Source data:

+ + +

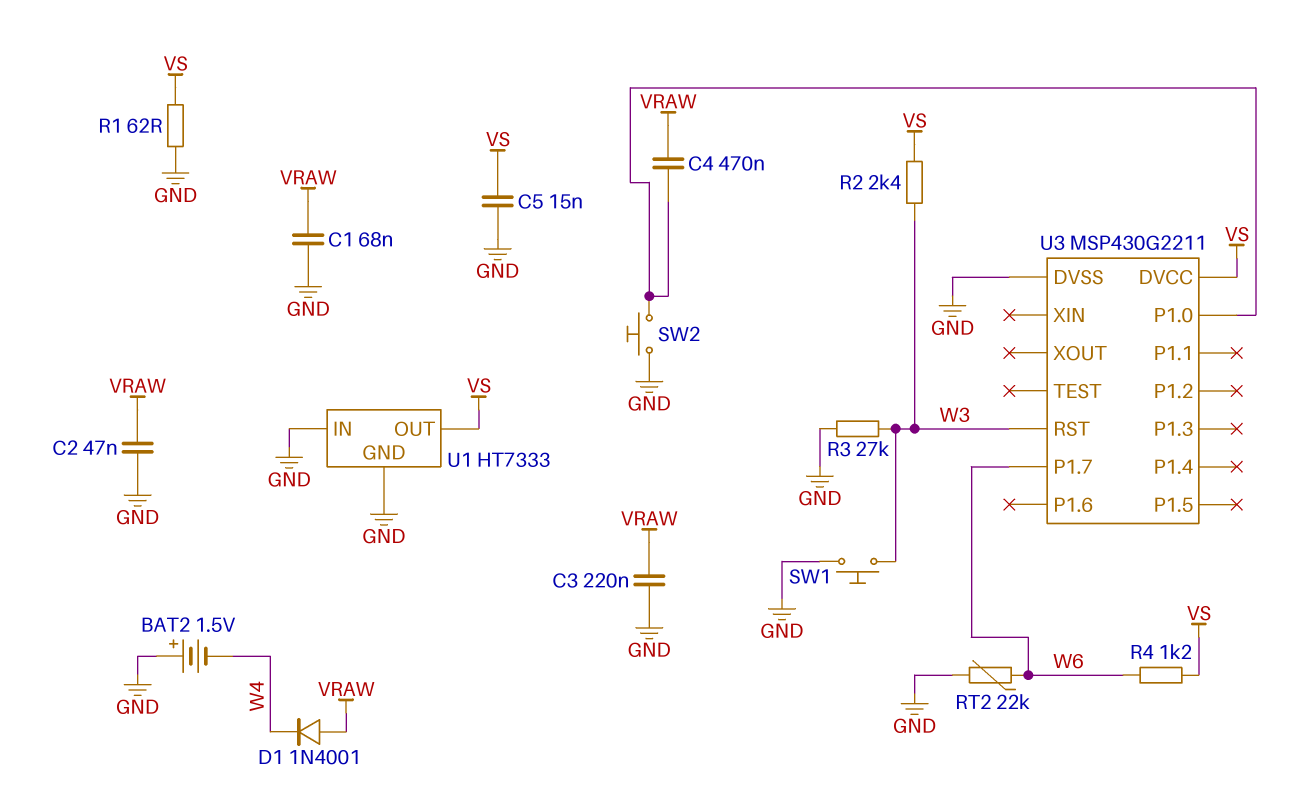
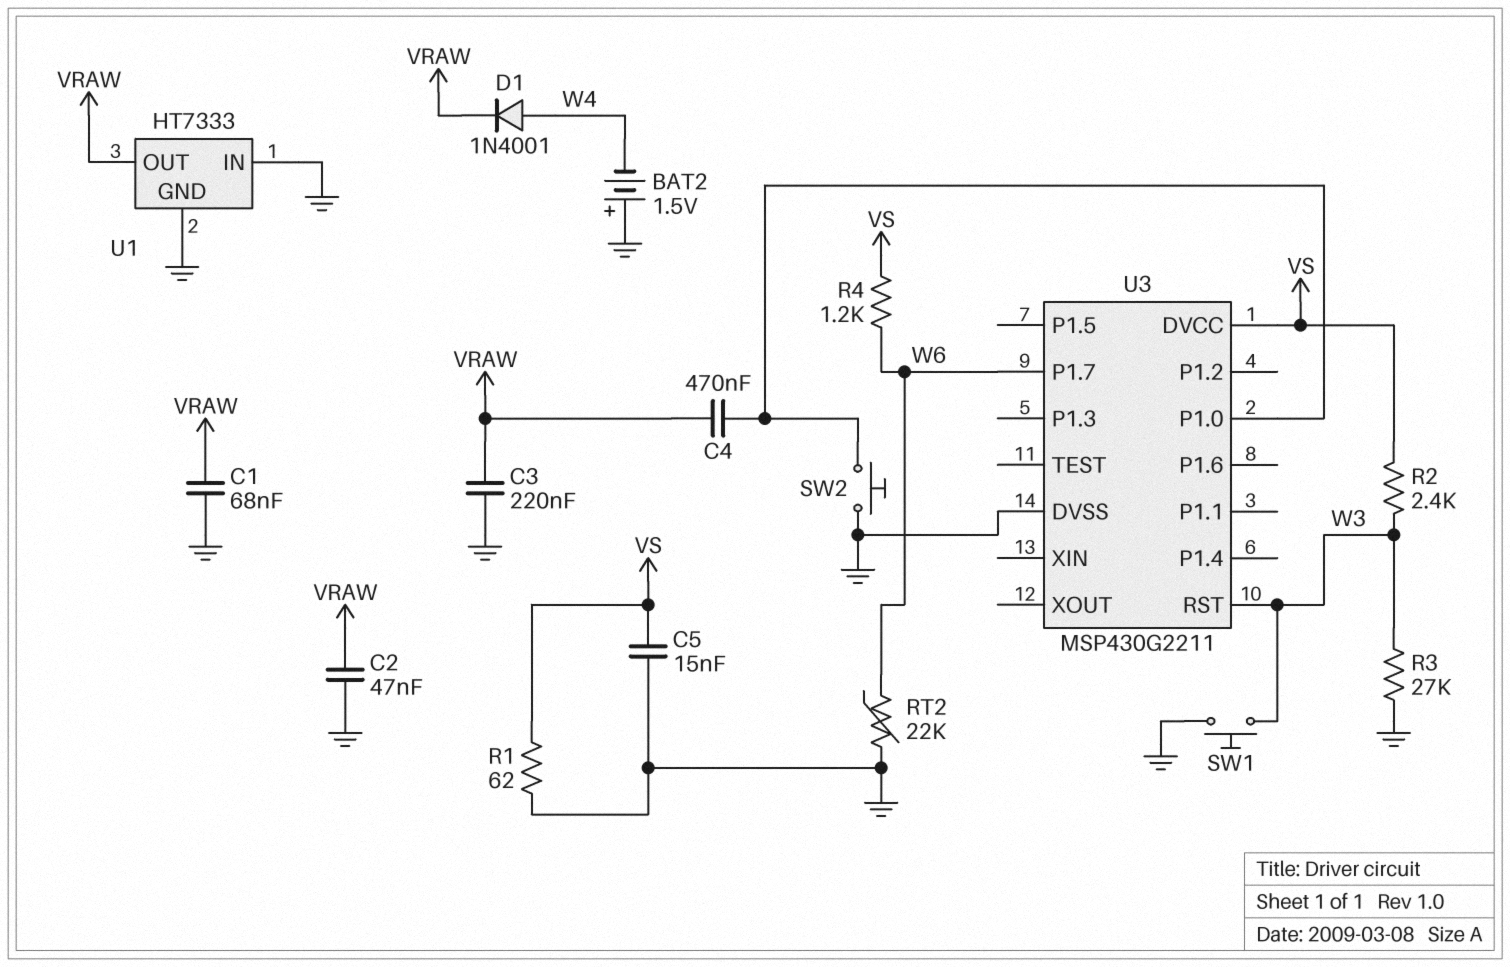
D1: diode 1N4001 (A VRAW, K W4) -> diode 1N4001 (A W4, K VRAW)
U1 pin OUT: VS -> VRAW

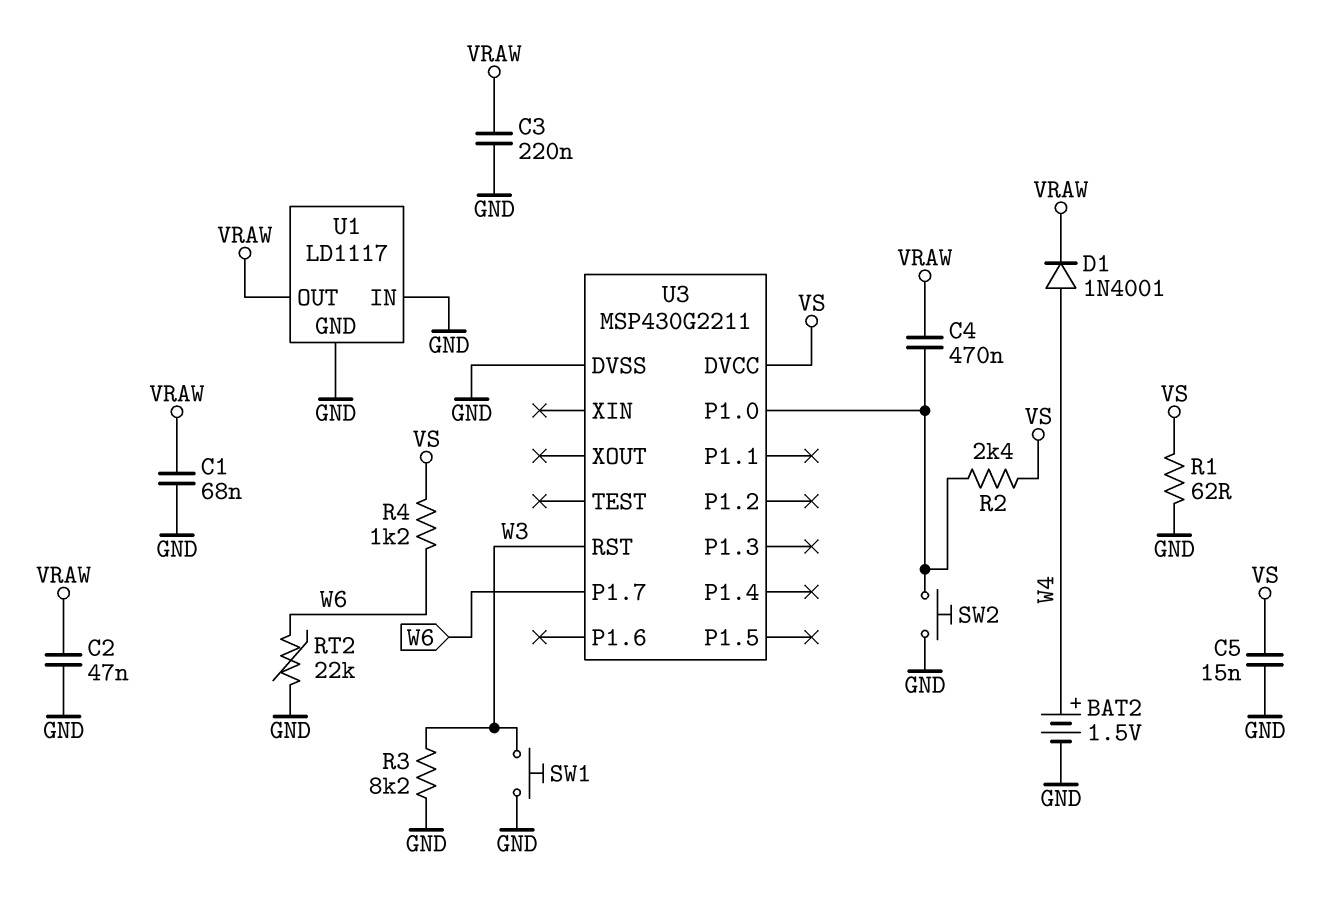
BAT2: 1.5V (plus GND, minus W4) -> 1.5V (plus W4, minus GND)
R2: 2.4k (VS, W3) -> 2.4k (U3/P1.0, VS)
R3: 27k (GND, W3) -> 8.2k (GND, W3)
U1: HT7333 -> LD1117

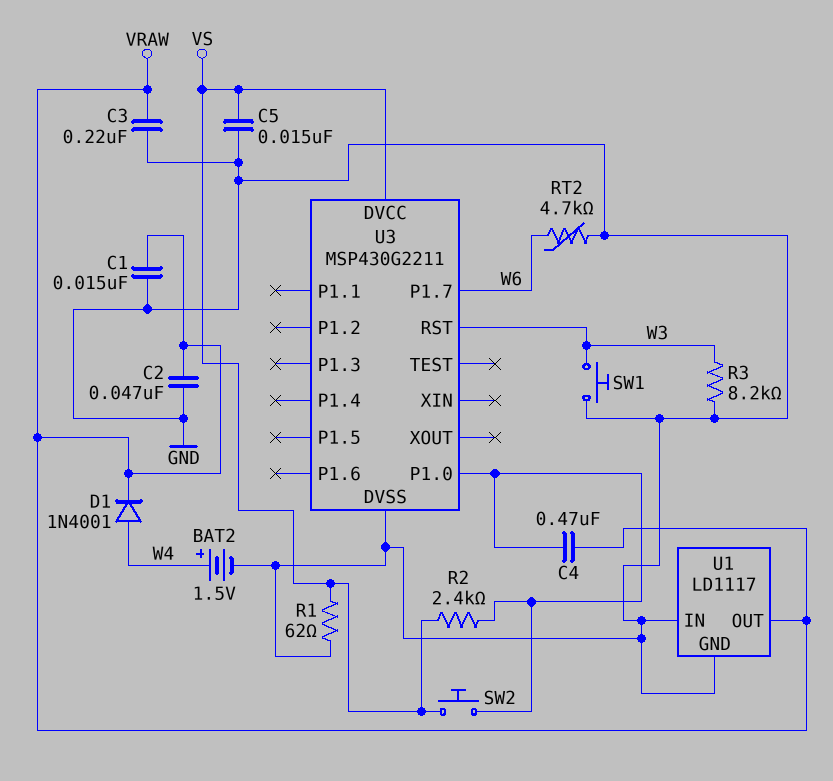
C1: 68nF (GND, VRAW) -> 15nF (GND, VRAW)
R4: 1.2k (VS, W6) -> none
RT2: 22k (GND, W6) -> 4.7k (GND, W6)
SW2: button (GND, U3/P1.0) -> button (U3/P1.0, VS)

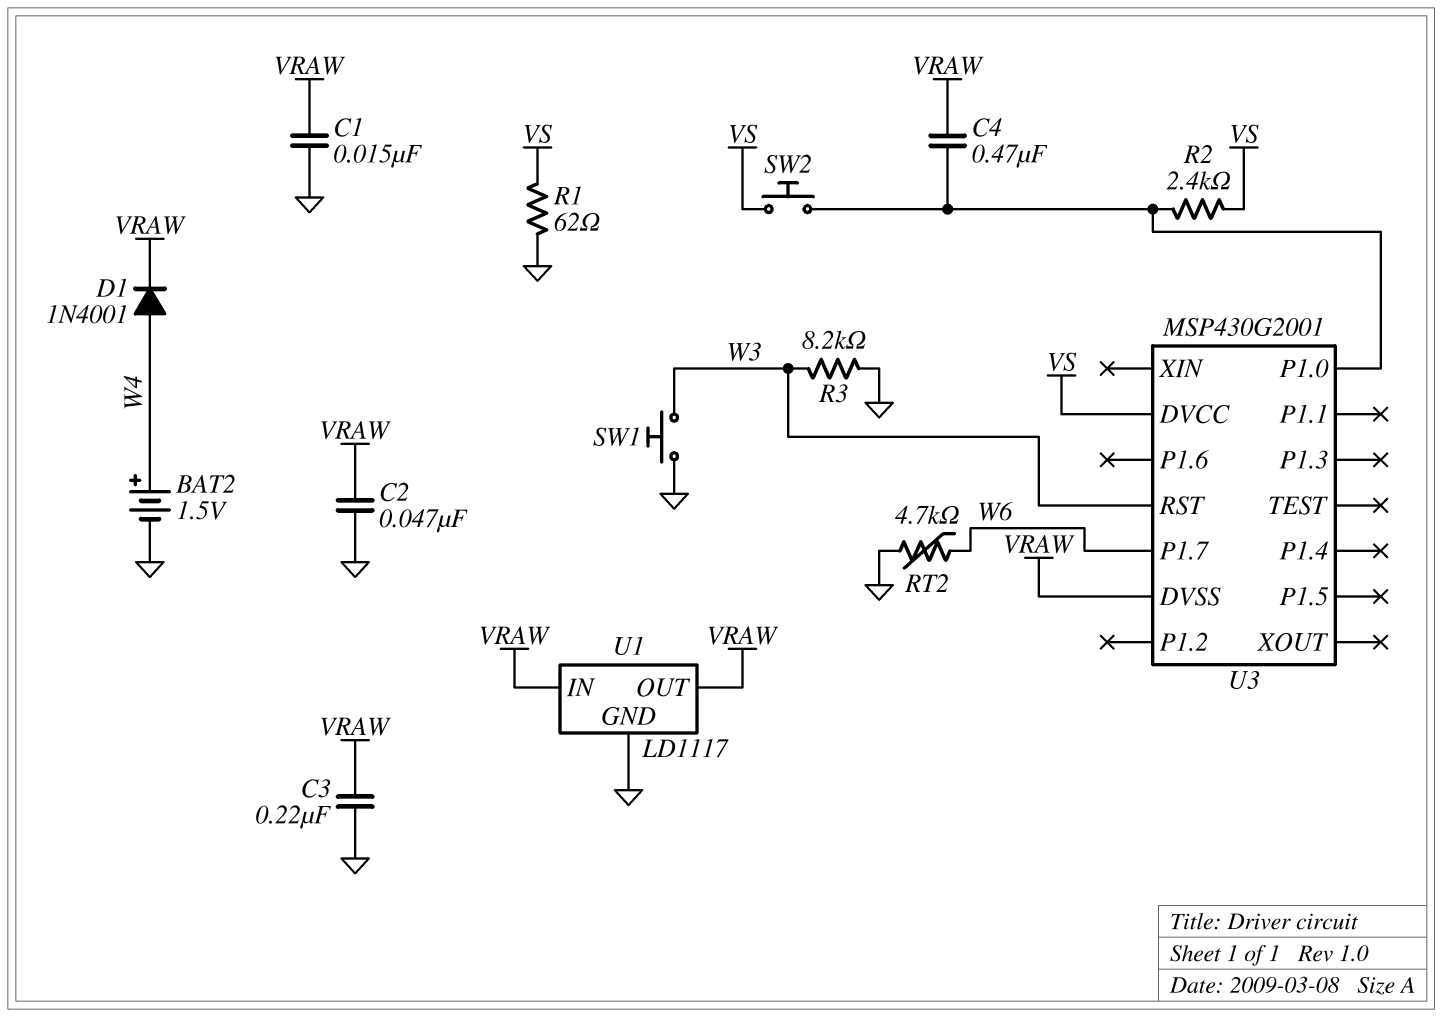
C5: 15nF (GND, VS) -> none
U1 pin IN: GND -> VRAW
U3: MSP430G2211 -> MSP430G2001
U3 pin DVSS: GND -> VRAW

+ + +

Repeat word for word the lines above, from the first entry through the line containing "RT2: 22k (GND, W6) -> 4.7k (GND, W6)", with both ends kept and the pictures dropped.

(Output):
D1: diode 1N4001 (A VRAW, K W4) -> diode 1N4001 (A W4, K VRAW)
U1 pin OUT: VS -> VRAW

BAT2: 1.5V (plus GND, minus W4) -> 1.5V (plus W4, minus GND)
R2: 2.4k (VS, W3) -> 2.4k (U3/P1.0, VS)
R3: 27k (GND, W3) -> 8.2k (GND, W3)
U1: HT7333 -> LD1117

C1: 68nF (GND, VRAW) -> 15nF (GND, VRAW)
R4: 1.2k (VS, W6) -> none
RT2: 22k (GND, W6) -> 4.7k (GND, W6)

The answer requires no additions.